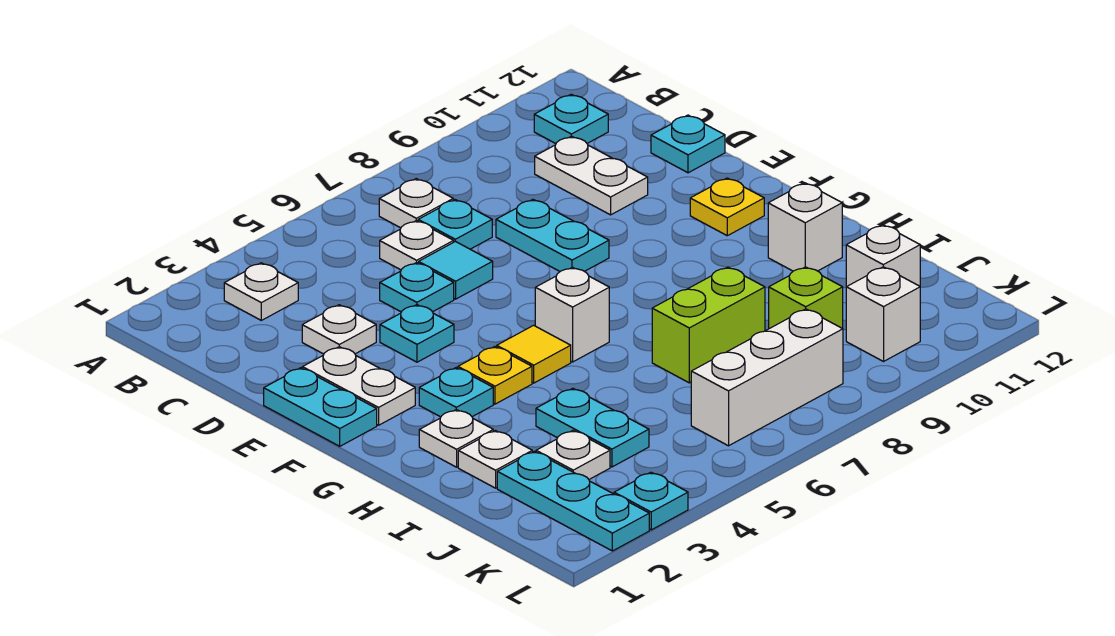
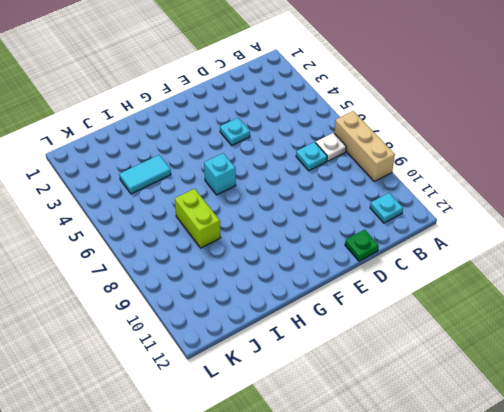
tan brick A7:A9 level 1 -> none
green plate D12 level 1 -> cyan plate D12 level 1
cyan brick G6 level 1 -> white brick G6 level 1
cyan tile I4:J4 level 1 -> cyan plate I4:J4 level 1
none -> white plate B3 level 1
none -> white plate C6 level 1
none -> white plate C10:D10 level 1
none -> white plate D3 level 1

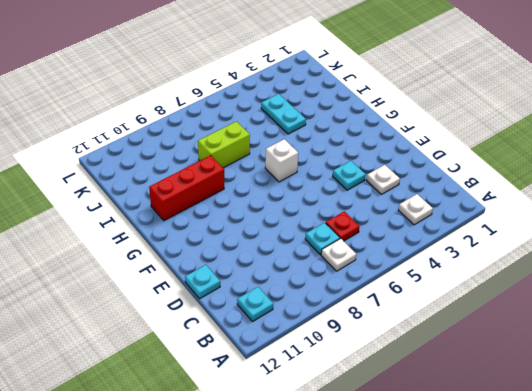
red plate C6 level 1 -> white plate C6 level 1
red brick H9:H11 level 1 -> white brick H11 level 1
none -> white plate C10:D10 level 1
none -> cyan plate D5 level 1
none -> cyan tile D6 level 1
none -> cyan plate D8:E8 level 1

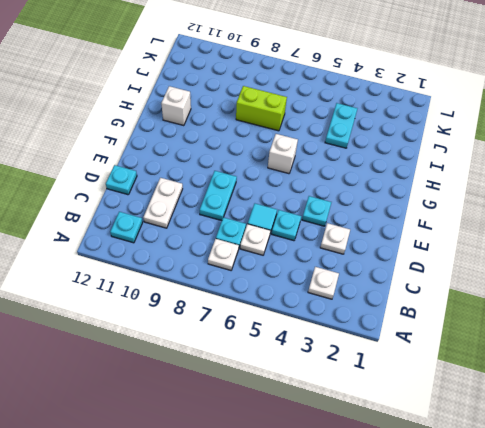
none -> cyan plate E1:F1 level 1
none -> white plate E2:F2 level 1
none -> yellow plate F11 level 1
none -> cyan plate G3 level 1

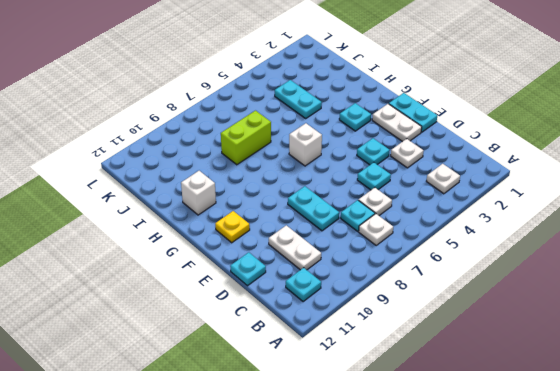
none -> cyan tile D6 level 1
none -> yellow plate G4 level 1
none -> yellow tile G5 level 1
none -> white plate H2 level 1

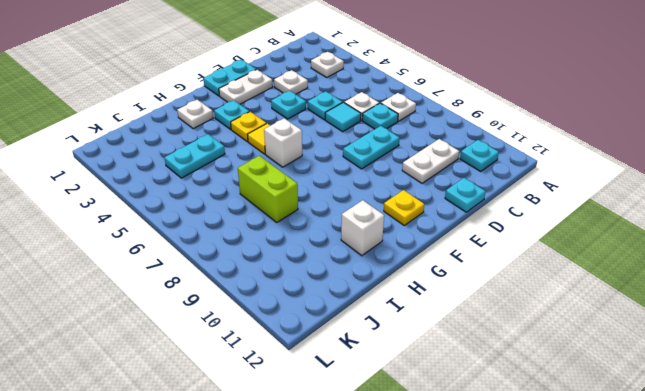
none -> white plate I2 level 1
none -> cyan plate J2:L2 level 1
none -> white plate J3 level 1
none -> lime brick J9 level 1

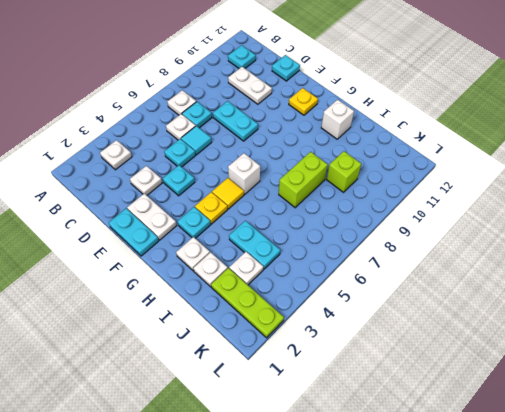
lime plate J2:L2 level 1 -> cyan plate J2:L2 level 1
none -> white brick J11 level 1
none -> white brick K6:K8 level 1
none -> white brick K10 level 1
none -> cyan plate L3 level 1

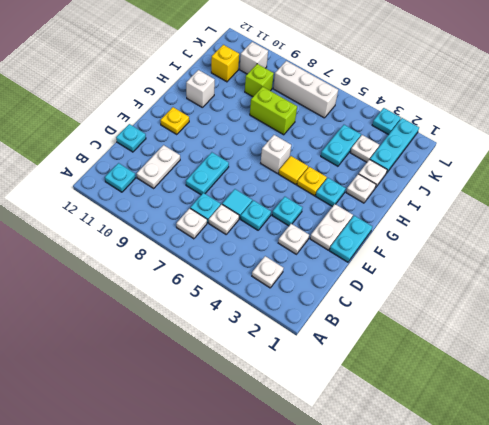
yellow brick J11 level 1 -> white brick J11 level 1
────────────────────
**TASK OBJECTIVE:**
Every line where "tile" appears must be returned from the listing above.

**RESPONSE:**
cyan tile I4:J4 level 1 -> cyan plate I4:J4 level 1
none -> cyan tile D6 level 1
none -> cyan tile D6 level 1
none -> yellow tile G5 level 1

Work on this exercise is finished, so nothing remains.